→ EXERCISE BRIEF:
Print exactly the line with "purple brick C4:D4" and every line after it, through the final line of the material below.

→ PROVIDED MATERIAL:

════

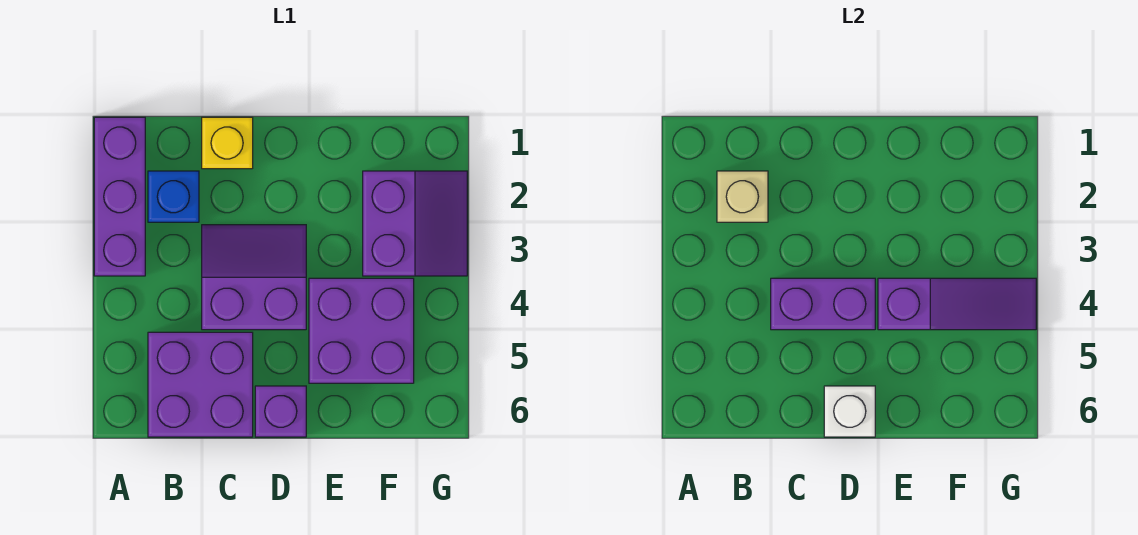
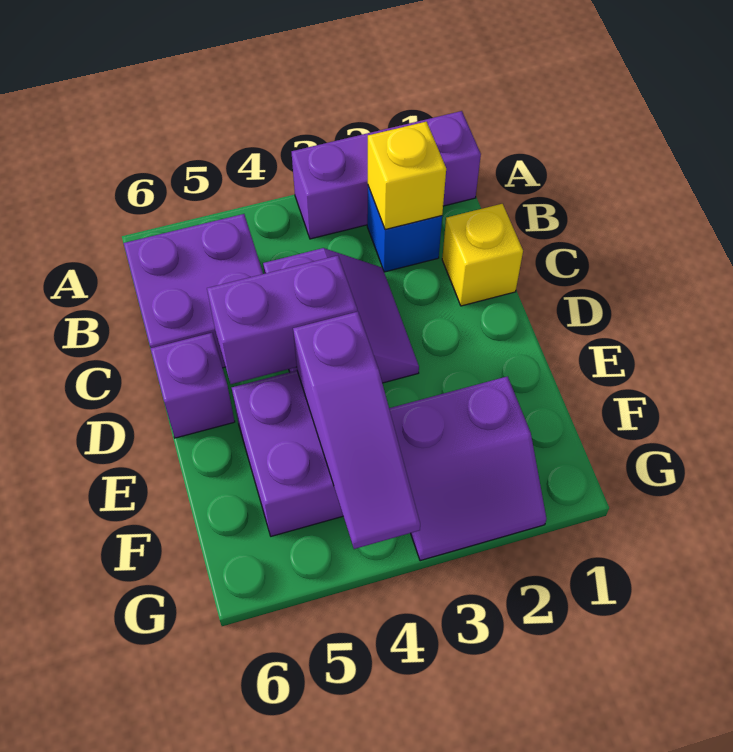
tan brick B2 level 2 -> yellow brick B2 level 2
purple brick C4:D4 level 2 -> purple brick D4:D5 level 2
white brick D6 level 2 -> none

════

→ THE ANSWER:
purple brick C4:D4 level 2 -> purple brick D4:D5 level 2
white brick D6 level 2 -> none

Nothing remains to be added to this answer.